### TASK DIRECTIONS
Where an entry below contains an image, skip the image and reproduce the rest exactly.

§

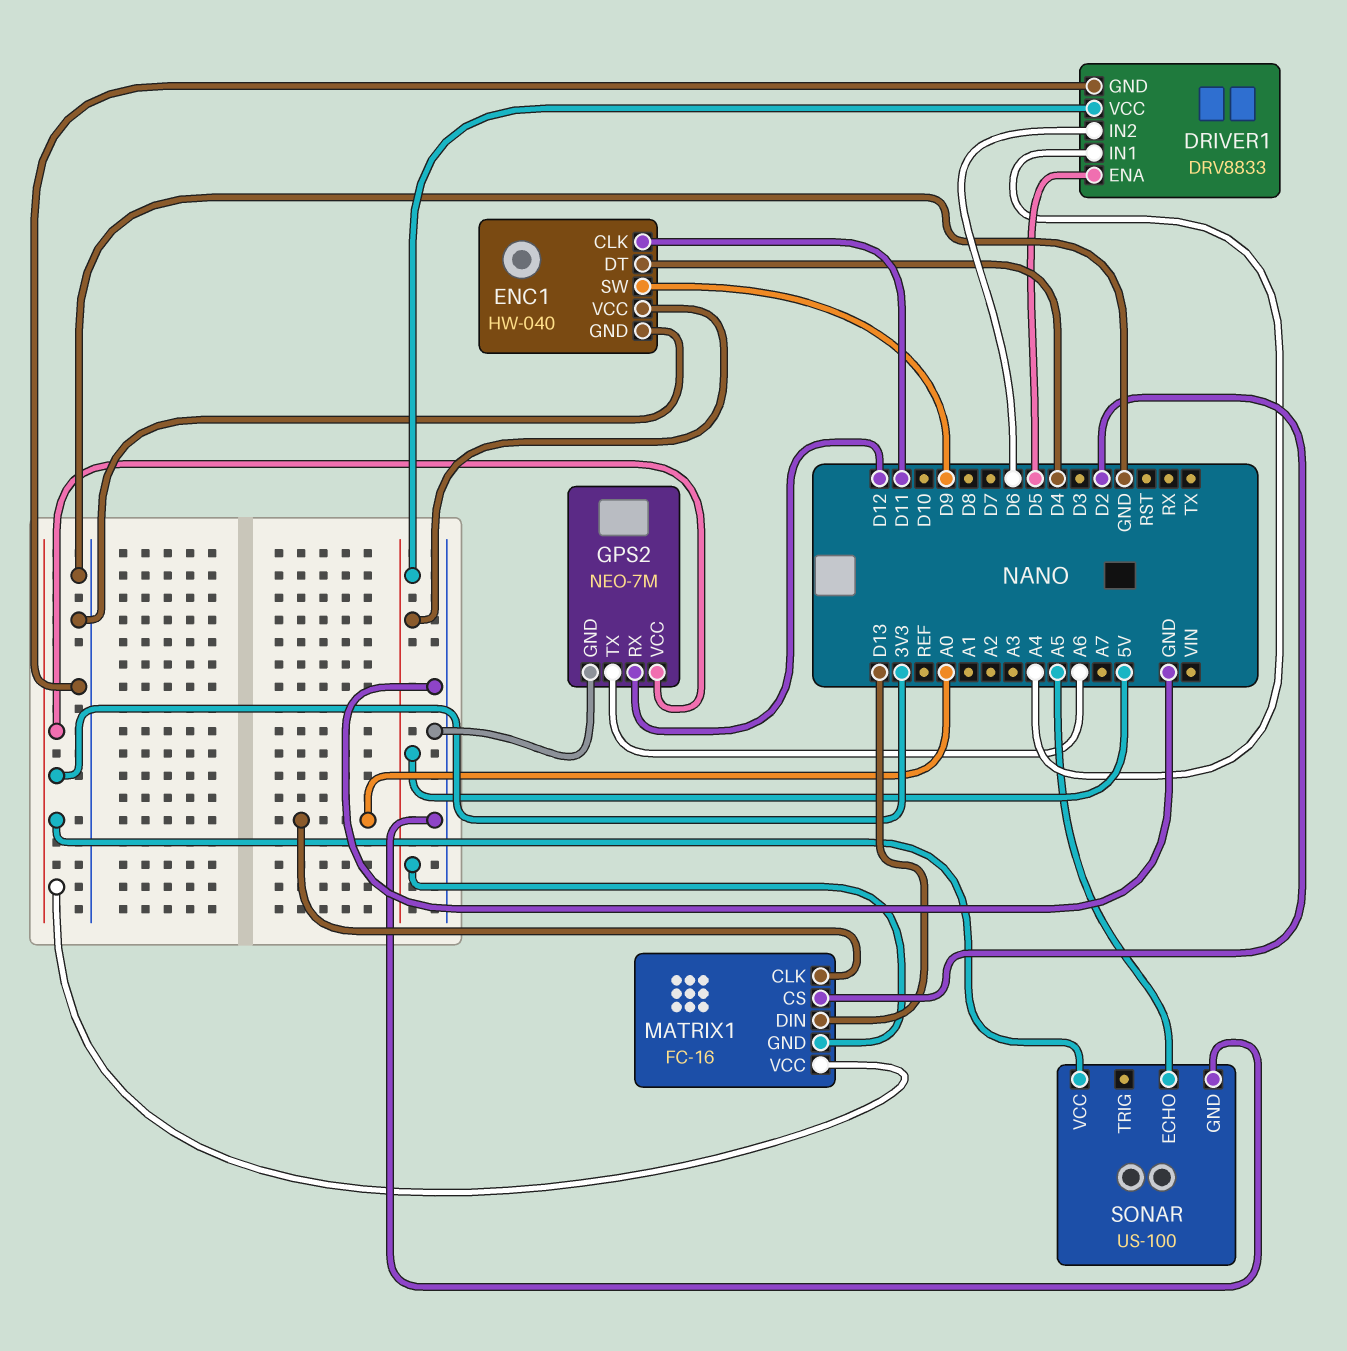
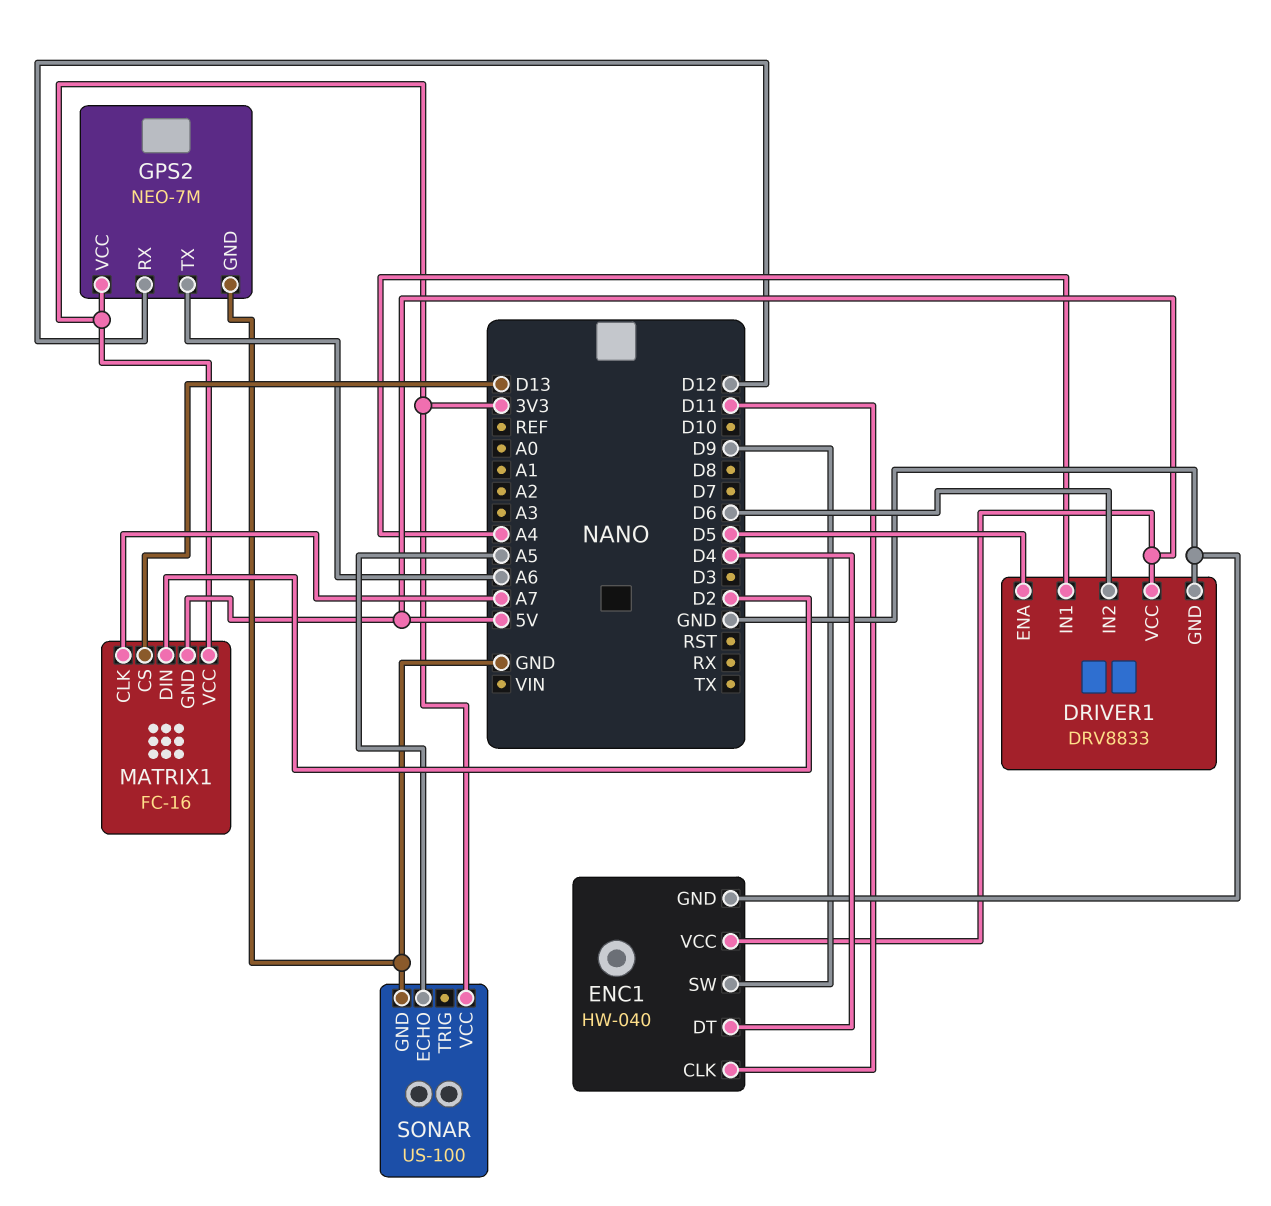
MATRIX1 pin CLK: A0 -> A7
MATRIX1 pin CS: D2 -> D13
MATRIX1 pin DIN: D13 -> D2

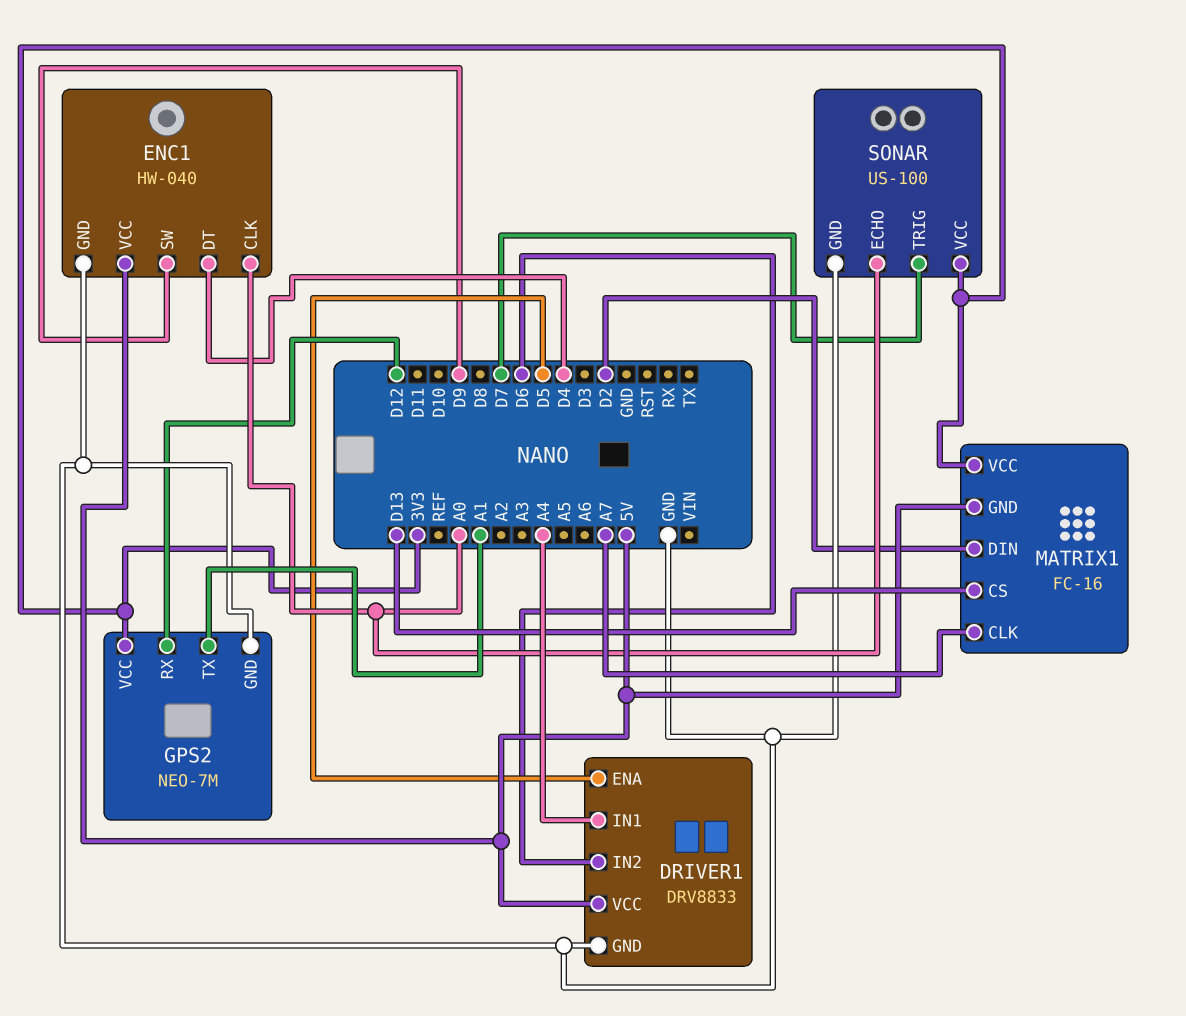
ENC1 pin CLK: D11 -> A0
GPS2 pin TX: A6 -> A1
SONAR pin ECHO: A5 -> A0
SONAR pin TRIG: none -> D7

§

### SOLVED PROBLEM
MATRIX1 pin CLK: A0 -> A7
MATRIX1 pin CS: D2 -> D13
MATRIX1 pin DIN: D13 -> D2

ENC1 pin CLK: D11 -> A0
GPS2 pin TX: A6 -> A1
SONAR pin ECHO: A5 -> A0
SONAR pin TRIG: none -> D7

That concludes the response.